- **Exercise goal**
I need every line of the material below that includes the string "green".
☆ ☆ ☆ ☆
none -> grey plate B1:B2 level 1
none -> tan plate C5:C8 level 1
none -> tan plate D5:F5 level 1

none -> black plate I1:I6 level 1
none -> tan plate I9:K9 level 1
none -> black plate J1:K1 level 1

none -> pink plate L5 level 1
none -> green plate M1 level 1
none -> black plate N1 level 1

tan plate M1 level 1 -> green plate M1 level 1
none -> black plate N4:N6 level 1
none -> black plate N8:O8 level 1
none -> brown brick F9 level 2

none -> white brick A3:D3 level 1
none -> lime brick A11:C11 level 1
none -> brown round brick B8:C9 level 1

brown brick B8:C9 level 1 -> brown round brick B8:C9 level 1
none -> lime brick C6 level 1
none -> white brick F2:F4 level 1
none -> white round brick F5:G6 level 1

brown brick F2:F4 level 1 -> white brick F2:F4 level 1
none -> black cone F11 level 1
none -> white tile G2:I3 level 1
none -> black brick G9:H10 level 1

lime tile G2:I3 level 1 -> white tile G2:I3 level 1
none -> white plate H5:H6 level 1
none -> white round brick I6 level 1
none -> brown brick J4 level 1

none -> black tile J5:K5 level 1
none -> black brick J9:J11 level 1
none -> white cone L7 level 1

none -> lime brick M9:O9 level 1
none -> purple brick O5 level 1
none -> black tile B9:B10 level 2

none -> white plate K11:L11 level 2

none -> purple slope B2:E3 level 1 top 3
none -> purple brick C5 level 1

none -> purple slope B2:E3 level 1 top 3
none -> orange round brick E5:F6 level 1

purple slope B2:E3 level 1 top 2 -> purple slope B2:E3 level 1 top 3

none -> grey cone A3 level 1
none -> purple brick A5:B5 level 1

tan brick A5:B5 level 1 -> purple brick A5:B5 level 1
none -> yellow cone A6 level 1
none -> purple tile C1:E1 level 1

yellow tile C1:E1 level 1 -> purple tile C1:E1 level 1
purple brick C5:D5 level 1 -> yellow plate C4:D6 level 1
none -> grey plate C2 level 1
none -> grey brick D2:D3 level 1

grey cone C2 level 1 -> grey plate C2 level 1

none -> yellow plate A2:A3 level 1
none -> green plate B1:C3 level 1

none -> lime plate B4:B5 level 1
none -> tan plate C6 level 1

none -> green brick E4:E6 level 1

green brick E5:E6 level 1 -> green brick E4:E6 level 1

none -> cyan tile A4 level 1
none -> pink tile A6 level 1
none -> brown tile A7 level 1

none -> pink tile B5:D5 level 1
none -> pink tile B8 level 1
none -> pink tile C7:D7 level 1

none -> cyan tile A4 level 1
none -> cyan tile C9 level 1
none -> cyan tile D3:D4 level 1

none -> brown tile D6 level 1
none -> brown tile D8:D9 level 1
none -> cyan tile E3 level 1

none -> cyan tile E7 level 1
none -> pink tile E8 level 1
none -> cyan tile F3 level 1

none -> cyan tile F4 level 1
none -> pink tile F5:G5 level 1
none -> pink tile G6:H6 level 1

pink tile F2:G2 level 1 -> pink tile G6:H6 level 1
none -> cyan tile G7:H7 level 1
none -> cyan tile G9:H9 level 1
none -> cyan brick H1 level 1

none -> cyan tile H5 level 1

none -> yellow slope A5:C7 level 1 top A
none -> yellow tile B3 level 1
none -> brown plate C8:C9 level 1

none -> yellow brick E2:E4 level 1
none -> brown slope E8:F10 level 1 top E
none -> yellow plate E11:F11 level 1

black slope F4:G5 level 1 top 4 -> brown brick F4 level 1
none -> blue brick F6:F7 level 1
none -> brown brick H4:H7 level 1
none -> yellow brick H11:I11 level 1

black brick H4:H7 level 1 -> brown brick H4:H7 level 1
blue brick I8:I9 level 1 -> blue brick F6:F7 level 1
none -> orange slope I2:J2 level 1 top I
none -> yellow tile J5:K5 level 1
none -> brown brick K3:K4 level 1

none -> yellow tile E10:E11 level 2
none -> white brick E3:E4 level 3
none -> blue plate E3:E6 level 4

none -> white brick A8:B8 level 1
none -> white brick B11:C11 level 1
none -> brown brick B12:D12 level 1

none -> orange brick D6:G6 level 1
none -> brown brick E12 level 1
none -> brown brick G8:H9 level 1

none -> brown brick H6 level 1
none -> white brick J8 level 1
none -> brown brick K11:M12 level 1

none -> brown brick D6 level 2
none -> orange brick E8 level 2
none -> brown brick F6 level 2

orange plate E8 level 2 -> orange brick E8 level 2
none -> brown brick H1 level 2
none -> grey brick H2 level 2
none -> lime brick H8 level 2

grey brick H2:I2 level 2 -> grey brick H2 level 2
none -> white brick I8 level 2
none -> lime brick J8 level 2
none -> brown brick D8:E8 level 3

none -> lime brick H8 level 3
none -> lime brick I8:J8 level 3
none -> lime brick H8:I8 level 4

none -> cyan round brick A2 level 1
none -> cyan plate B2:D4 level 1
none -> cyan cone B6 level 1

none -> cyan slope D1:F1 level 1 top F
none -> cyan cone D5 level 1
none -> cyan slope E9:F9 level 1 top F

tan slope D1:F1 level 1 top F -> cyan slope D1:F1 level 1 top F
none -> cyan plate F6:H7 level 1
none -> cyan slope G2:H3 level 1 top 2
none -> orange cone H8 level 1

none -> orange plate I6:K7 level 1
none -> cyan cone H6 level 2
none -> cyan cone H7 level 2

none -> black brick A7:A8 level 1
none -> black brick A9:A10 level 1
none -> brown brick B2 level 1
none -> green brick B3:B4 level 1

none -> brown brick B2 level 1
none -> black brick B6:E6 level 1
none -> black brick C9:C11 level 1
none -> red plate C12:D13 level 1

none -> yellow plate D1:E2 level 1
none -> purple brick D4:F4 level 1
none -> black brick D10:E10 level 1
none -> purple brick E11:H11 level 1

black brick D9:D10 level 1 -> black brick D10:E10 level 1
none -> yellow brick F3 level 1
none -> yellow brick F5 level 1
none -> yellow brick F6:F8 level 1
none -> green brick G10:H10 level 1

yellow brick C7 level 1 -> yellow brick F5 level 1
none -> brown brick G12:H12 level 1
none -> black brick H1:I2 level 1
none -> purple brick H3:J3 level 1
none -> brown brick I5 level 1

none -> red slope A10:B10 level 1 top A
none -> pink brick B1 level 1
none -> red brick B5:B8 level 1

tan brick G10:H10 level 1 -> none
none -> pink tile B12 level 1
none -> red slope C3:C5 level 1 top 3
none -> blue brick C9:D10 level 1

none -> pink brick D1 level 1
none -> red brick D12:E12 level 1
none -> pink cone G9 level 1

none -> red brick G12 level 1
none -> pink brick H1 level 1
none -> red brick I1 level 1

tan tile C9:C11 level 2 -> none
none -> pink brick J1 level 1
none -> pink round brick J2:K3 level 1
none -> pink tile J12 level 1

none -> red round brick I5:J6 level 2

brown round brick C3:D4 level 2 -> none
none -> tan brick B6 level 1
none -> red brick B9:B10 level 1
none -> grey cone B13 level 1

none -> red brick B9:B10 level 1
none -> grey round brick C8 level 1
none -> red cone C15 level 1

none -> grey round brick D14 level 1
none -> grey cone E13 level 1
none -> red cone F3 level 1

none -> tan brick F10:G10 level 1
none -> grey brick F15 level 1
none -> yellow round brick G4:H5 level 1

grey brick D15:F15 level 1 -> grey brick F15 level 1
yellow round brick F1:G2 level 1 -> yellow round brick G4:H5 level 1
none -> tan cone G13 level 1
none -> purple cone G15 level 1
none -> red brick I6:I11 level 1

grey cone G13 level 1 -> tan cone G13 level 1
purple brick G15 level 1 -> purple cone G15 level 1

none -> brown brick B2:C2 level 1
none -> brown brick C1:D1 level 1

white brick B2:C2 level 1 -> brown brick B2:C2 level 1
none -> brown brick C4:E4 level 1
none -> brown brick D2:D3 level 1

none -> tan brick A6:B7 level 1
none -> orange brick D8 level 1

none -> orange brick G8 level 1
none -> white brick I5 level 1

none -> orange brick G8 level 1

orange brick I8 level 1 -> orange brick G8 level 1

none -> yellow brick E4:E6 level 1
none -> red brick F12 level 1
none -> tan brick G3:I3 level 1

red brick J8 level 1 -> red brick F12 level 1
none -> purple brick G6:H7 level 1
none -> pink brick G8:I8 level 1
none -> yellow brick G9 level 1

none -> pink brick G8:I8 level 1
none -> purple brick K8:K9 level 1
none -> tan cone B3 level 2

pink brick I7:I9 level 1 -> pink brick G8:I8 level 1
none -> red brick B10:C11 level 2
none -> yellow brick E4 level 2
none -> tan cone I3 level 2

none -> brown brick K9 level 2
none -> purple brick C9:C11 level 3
☆ ☆ ☆ ☆
- **Finished exercise**
none -> green plate M1 level 1
tan plate M1 level 1 -> green plate M1 level 1
none -> green plate B1:C3 level 1
none -> green brick E4:E6 level 1
green brick E5:E6 level 1 -> green brick E4:E6 level 1
none -> green brick B3:B4 level 1
none -> green brick G10:H10 level 1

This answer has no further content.